Scene difference descriptions
= Beginning of Section =

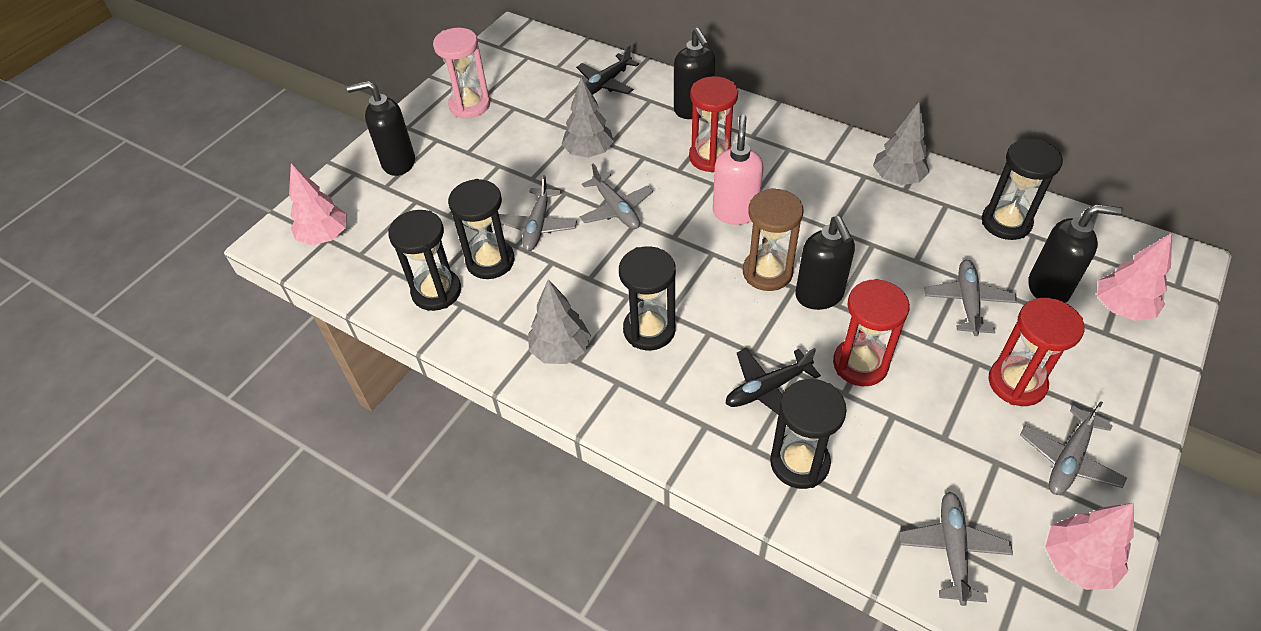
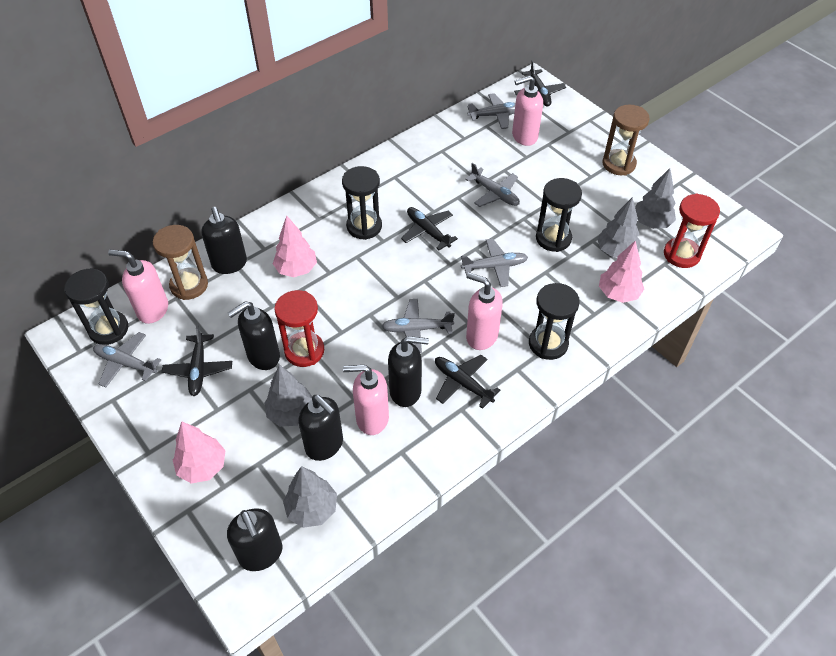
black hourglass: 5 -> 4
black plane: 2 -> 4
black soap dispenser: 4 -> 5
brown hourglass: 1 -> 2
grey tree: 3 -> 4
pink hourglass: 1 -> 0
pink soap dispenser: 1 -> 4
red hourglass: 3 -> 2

= End of Section =

-- Aim of the task --
Only the lines containing "black" are needed; copy each of them from the data.

-- Reply to the exercise --
black hourglass: 5 -> 4
black plane: 2 -> 4
black soap dispenser: 4 -> 5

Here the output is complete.